▸ **WHAT IS EXPECTED**:
Find the string "down" in the data, and copy out each line that has it.

▸ **DATA**:
================

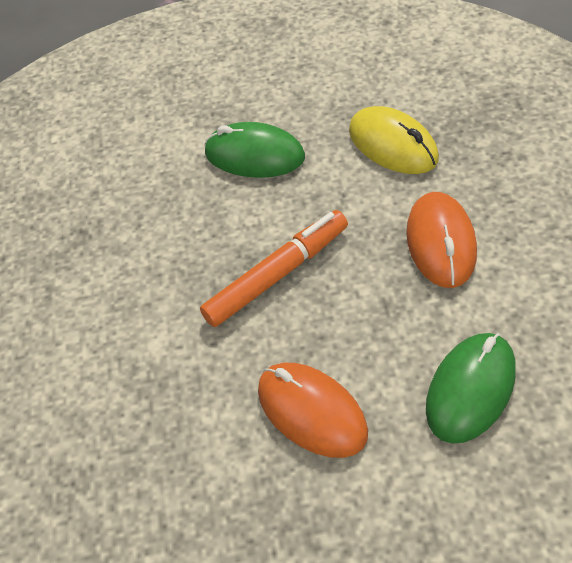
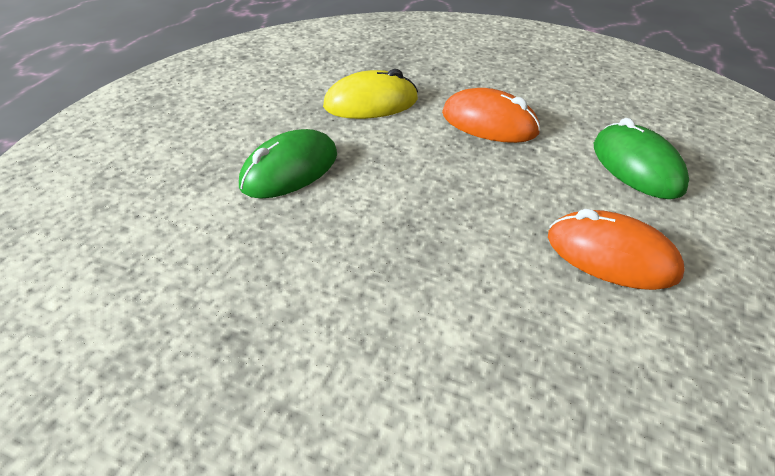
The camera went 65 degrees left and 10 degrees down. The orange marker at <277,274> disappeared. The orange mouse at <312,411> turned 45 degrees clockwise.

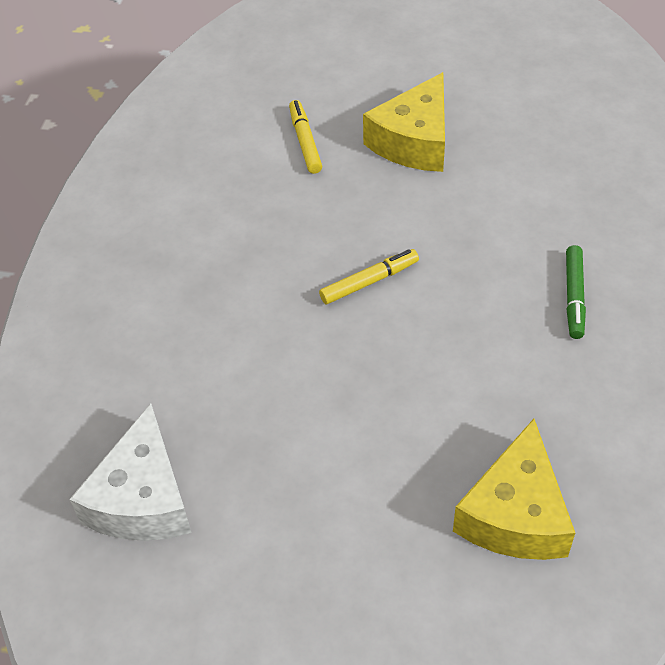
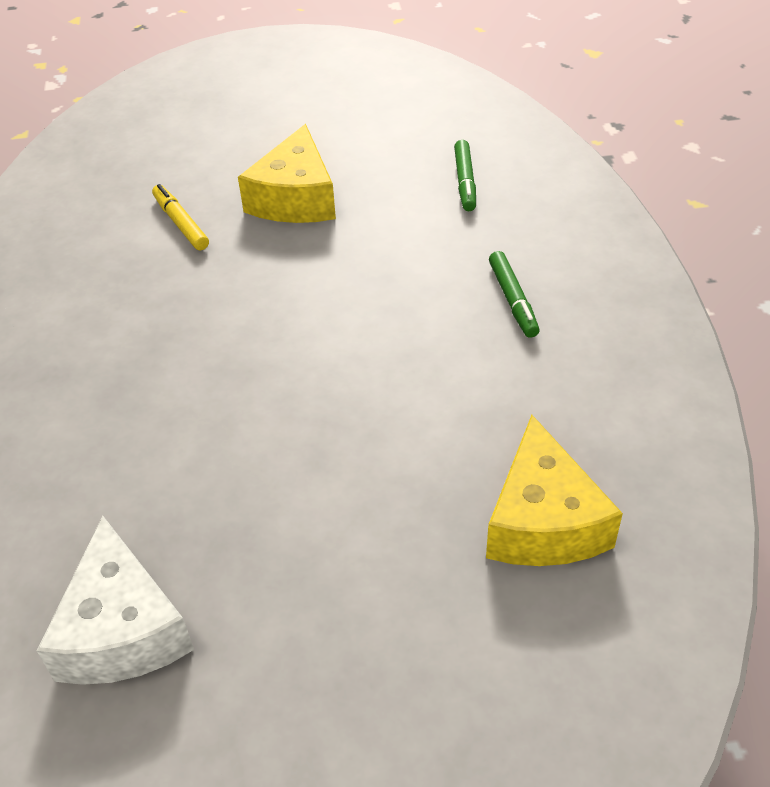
The camera went 20 degrees left and 5 degrees down. The yellow marker at <369,282> disappeared. The green marker at <465,181> appeared.

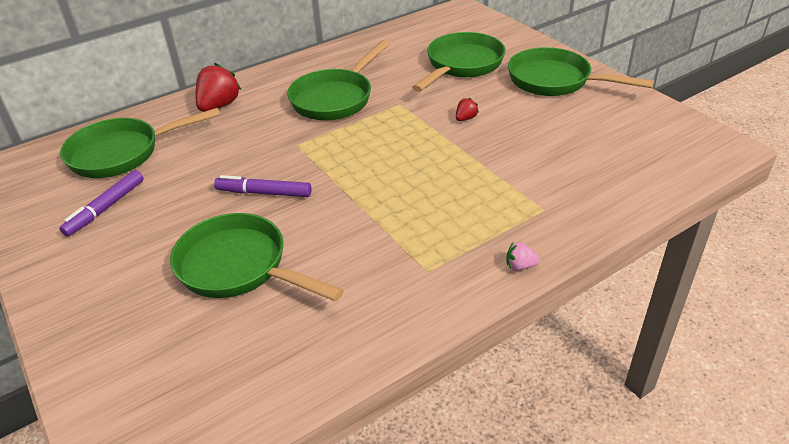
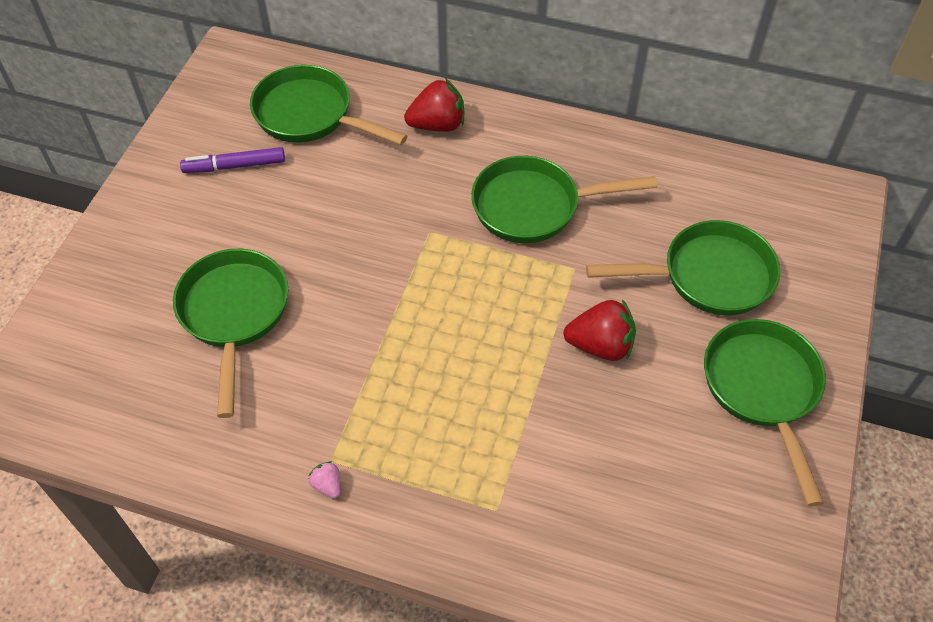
The camera went 50 degrees right and 15 degrees up. The red strawberry at <465,118> changed to 2.06 times the size. The purple marker at <264,193> disappeared. The pink strawberry moved from <520,266> to <327,485>.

================

▸ **OUTPUT FOR THIS EXERCISE**:
The camera went 65 degrees left and 10 degrees down. The orange marker at <277,274> disappeared. The orange mouse at <312,411> turned 45 degrees clockwise.
The camera went 20 degrees left and 5 degrees down. The yellow marker at <369,282> disappeared. The green marker at <465,181> appeared.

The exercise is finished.